ACTIVITY =>
Report every line of the records below that includes the string "MISO".

Stored items:
┄┄┄┄┄┄

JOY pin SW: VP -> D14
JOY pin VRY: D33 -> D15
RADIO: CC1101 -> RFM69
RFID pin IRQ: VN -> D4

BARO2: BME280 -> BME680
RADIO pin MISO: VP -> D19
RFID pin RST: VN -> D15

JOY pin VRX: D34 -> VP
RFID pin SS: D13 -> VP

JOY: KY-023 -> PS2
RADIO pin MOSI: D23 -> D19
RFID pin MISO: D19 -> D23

┄┄┄┄┄┄

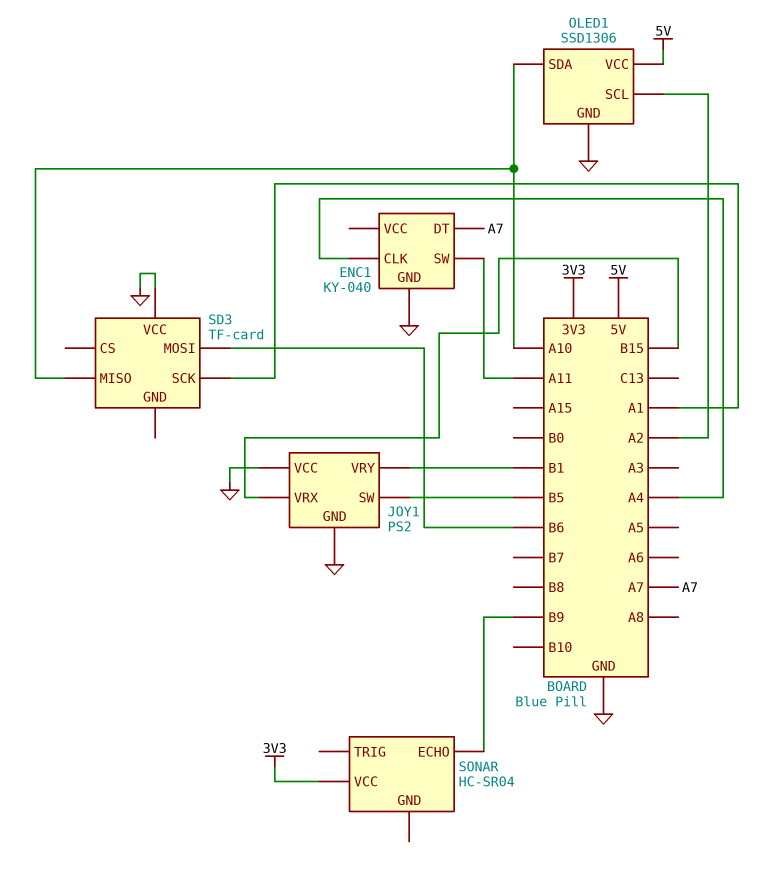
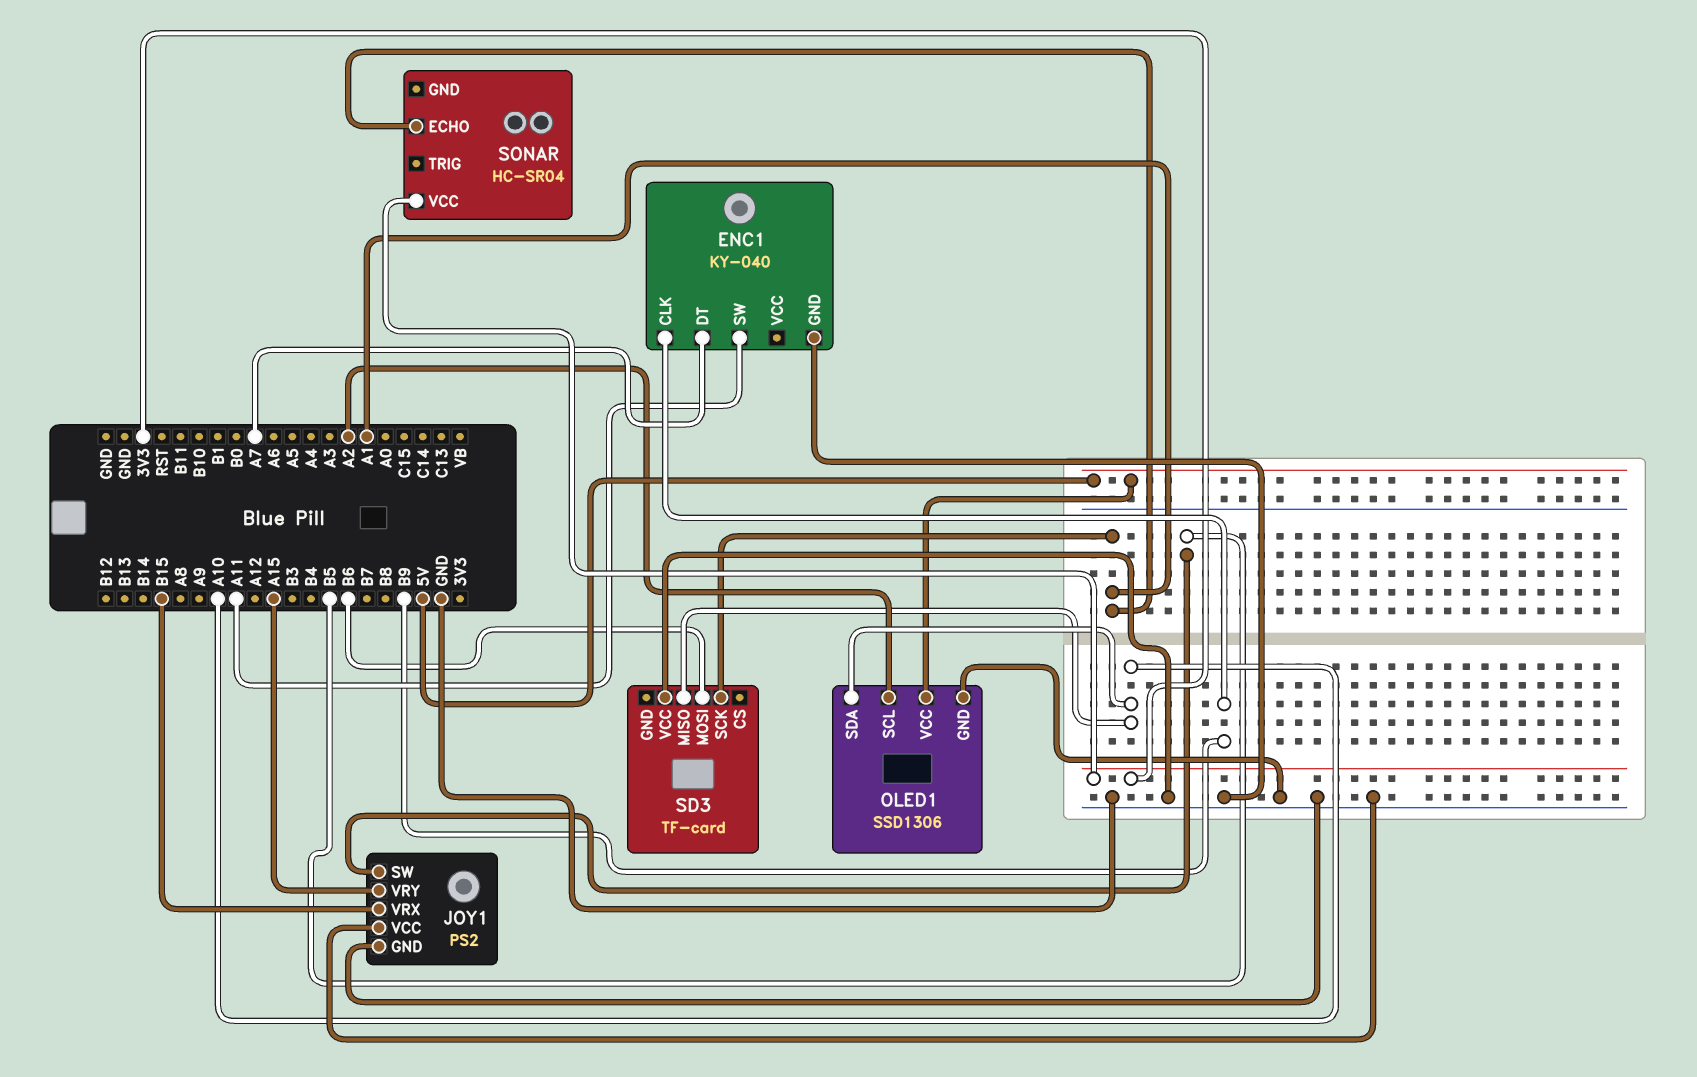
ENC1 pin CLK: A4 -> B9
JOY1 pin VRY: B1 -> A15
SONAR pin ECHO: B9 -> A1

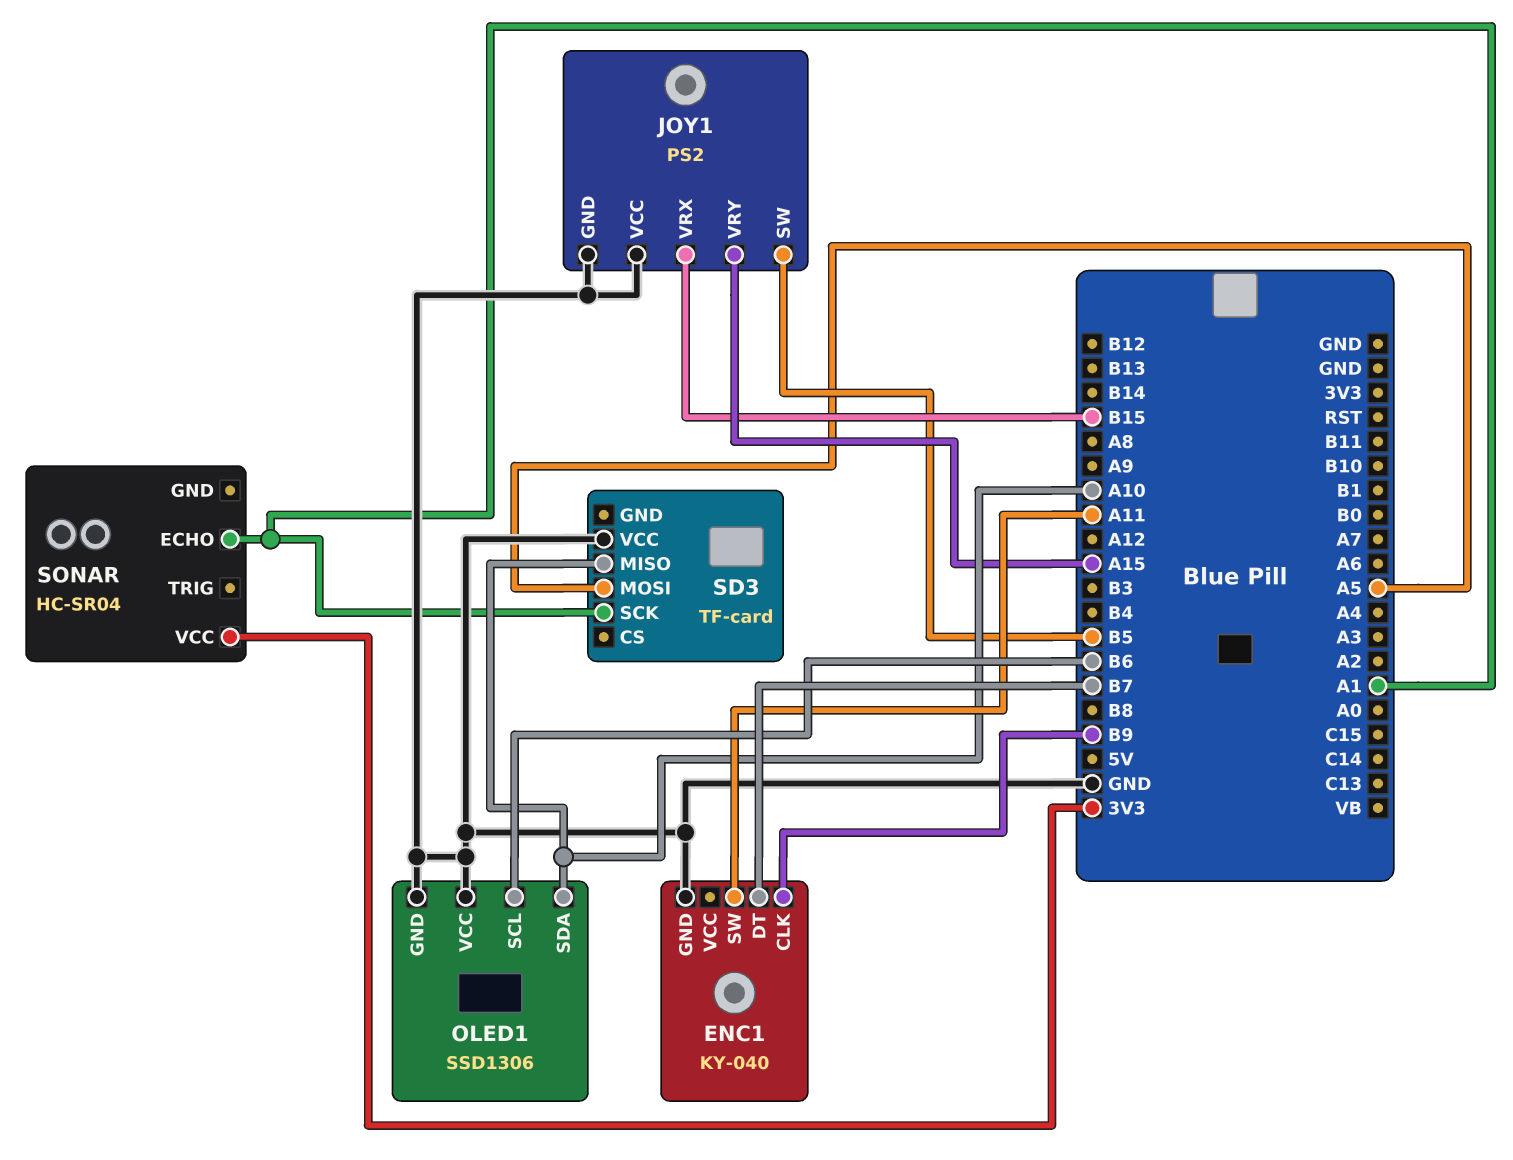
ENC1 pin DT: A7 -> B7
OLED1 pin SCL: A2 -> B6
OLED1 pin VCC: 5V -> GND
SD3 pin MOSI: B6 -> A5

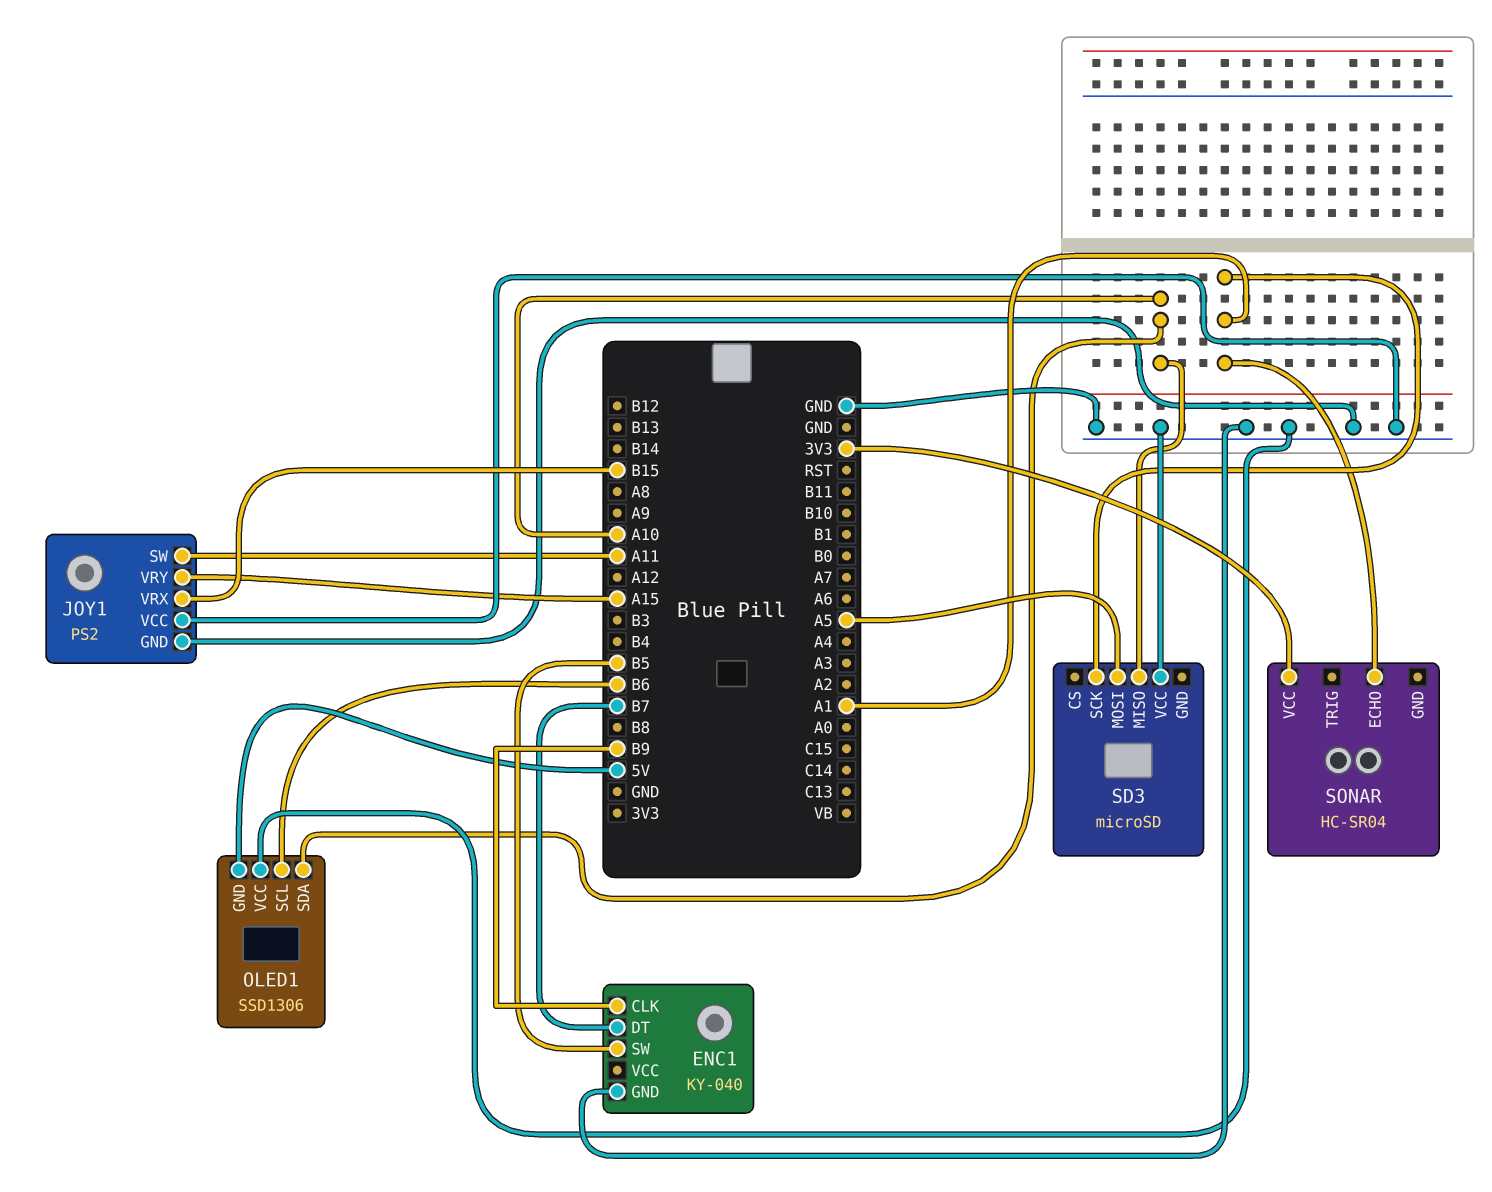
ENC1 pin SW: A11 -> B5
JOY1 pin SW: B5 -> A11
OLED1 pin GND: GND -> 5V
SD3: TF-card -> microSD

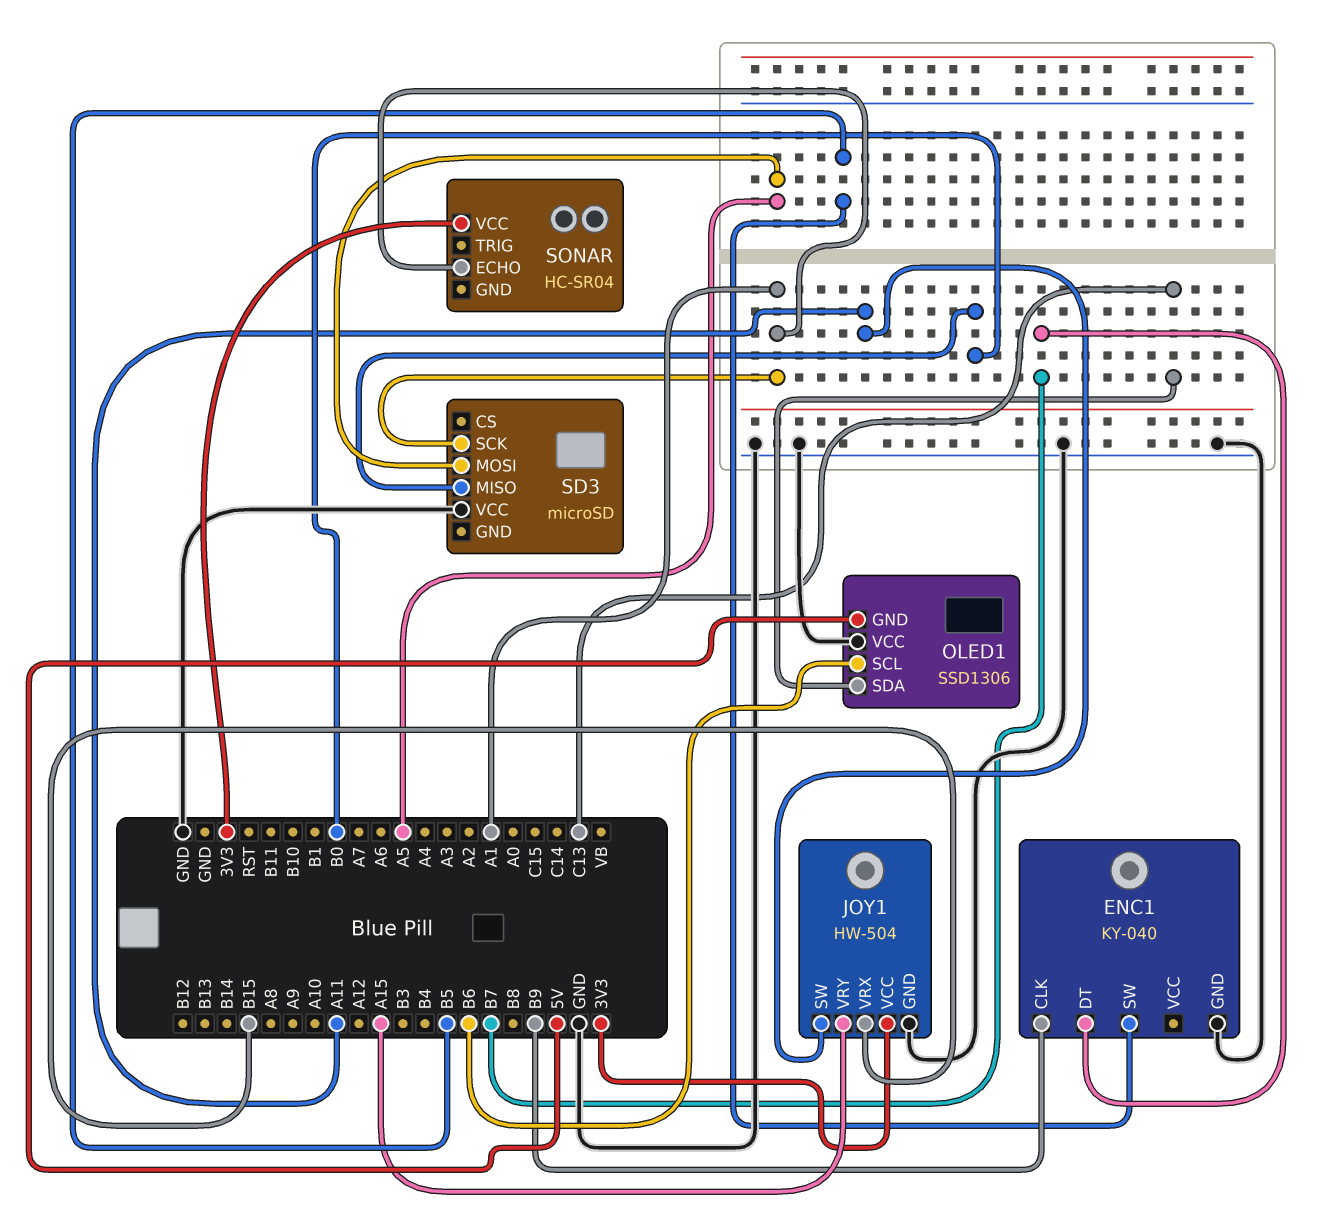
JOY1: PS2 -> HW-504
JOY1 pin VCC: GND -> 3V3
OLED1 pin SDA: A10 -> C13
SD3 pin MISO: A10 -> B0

┄┄┄┄┄┄

SOLUTION =>
RADIO pin MISO: VP -> D19
RFID pin MISO: D19 -> D23
SD3 pin MISO: A10 -> B0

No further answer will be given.